EXERCISE >> Only the lines from the one that contains "MIC3: KY-038 -> MAX4466" through the last line of the records should appear, each printed exactly as it is.

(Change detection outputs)
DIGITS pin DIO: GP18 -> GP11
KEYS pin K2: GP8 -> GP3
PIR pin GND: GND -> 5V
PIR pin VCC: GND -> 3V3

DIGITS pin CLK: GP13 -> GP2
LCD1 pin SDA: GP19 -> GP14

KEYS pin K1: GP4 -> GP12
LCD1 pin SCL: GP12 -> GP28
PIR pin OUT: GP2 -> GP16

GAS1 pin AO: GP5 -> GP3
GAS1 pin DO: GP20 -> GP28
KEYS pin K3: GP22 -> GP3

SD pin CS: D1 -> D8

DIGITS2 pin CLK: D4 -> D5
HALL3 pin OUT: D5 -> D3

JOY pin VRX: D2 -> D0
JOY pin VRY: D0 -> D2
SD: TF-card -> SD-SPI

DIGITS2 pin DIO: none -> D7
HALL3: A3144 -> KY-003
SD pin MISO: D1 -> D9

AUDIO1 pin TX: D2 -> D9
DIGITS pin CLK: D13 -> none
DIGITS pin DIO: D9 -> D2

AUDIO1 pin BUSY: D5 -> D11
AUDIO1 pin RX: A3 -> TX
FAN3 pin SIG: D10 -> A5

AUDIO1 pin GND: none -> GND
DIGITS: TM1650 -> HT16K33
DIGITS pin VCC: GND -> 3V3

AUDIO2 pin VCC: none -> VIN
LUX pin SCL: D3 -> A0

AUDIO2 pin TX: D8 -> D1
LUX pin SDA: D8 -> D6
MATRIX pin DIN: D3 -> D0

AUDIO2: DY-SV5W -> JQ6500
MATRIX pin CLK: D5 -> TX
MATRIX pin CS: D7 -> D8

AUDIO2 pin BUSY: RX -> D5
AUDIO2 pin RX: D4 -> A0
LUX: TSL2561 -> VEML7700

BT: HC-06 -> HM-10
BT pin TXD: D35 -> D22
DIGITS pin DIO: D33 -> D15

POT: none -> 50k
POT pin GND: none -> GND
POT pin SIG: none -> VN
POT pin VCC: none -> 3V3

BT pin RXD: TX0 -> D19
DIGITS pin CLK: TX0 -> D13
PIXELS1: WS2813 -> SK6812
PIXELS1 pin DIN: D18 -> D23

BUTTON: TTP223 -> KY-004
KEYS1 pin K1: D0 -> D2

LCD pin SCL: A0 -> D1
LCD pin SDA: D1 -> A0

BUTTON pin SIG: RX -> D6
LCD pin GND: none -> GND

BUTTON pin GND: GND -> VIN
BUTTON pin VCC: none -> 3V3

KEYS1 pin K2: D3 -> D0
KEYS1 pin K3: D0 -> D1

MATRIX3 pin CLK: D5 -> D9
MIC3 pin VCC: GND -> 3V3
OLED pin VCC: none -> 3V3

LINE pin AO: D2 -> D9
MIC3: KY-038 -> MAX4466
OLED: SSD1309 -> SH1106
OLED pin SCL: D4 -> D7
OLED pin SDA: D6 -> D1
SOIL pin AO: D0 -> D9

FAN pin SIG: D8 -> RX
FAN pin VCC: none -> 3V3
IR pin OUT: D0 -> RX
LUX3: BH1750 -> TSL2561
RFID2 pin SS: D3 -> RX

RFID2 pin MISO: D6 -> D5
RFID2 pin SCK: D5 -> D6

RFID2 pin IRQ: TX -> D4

ANSWER SPACE >>
MIC3: KY-038 -> MAX4466
OLED: SSD1309 -> SH1106
OLED pin SCL: D4 -> D7
OLED pin SDA: D6 -> D1
SOIL pin AO: D0 -> D9

FAN pin SIG: D8 -> RX
FAN pin VCC: none -> 3V3
IR pin OUT: D0 -> RX
LUX3: BH1750 -> TSL2561
RFID2 pin SS: D3 -> RX

RFID2 pin MISO: D6 -> D5
RFID2 pin SCK: D5 -> D6

RFID2 pin IRQ: TX -> D4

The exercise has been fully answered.